_To do_.
The answer is to consist only of an exact retyping of the lines from the one containing "type=rotated; before=WHITE PRIZE" to the end of the entries, without pictures.

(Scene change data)
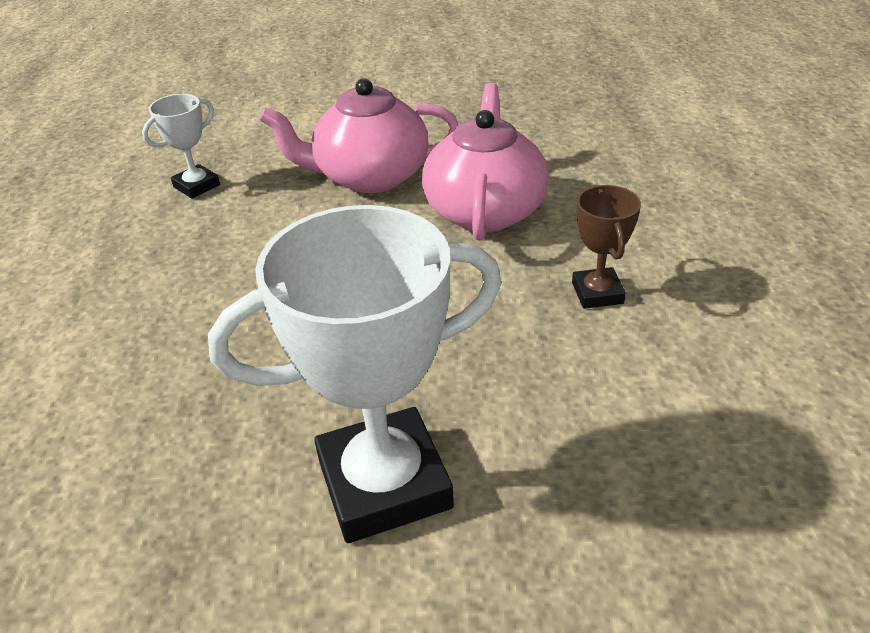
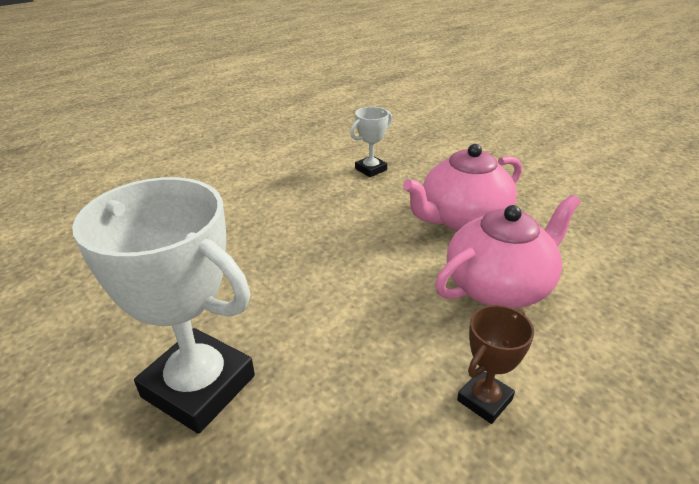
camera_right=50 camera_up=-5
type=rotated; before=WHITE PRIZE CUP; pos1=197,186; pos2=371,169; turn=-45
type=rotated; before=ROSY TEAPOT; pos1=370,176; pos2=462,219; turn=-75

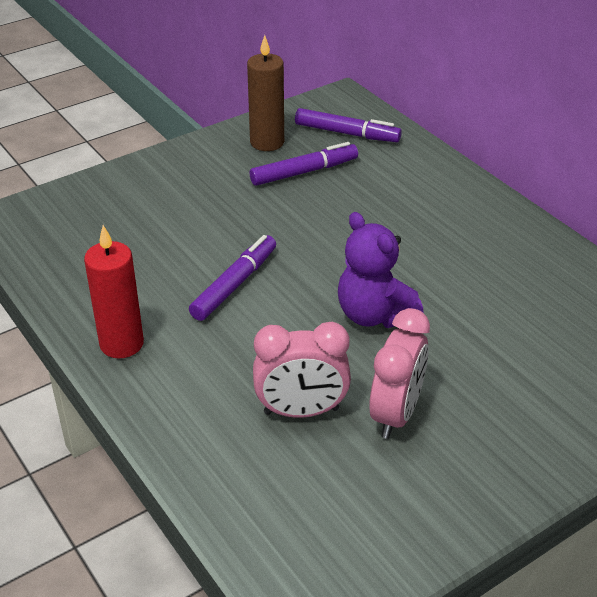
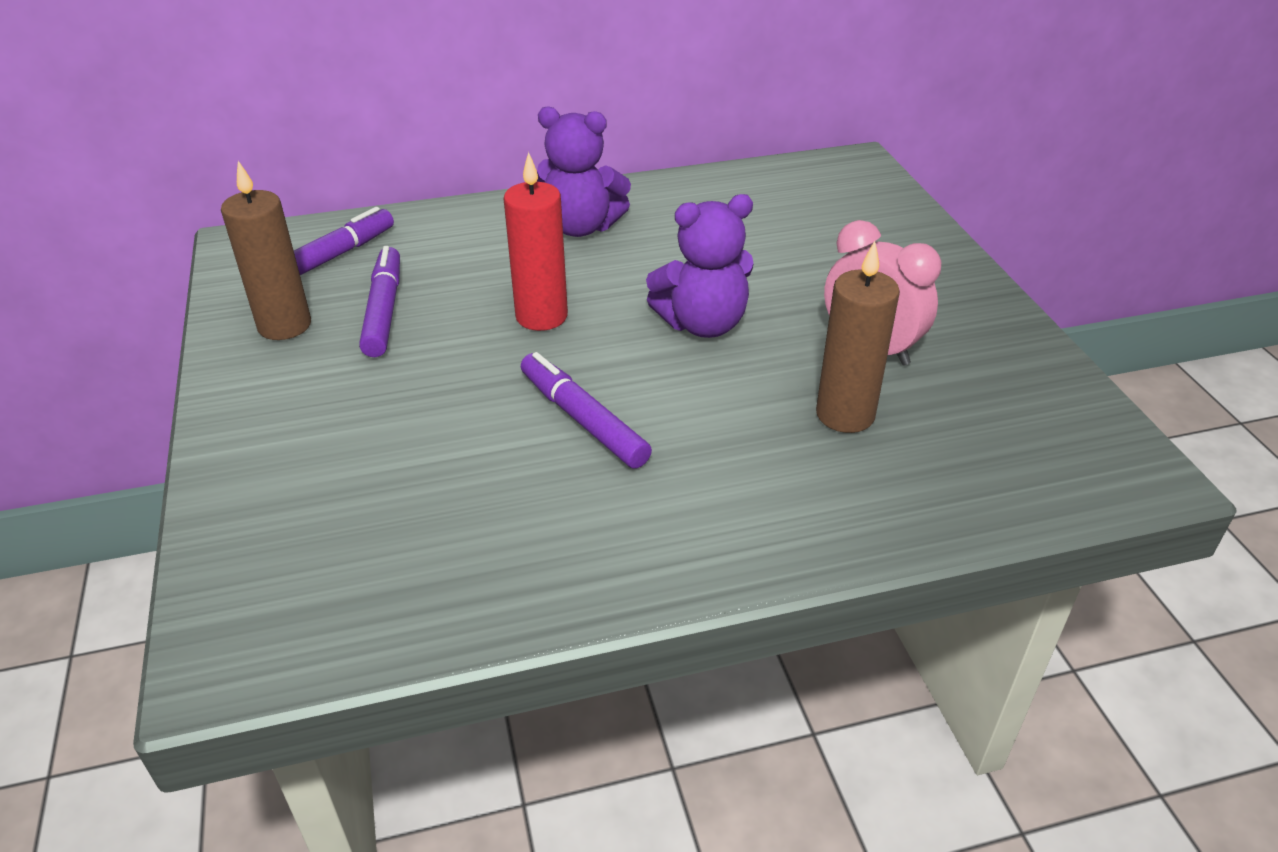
camera_right=-70 camera_up=0
type=shifted; before=CRIMSON WAX CANDLE; pos1=121,344; pos2=541,316
type=swapped; before=ROSY CLOCK; after=RUSSET WAX CANDLE; pos1=301,411; pos2=845,415
type=new; after=ROYAL PURPLE TEDDY; pos2=581,227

_Exercise response_.
type=rotated; before=WHITE PRIZE CUP; pos1=197,186; pos2=371,169; turn=-45
type=rotated; before=ROSY TEAPOT; pos1=370,176; pos2=462,219; turn=-75

camera_right=-70 camera_up=0
type=shifted; before=CRIMSON WAX CANDLE; pos1=121,344; pos2=541,316
type=swapped; before=ROSY CLOCK; after=RUSSET WAX CANDLE; pos1=301,411; pos2=845,415
type=new; after=ROYAL PURPLE TEDDY; pos2=581,227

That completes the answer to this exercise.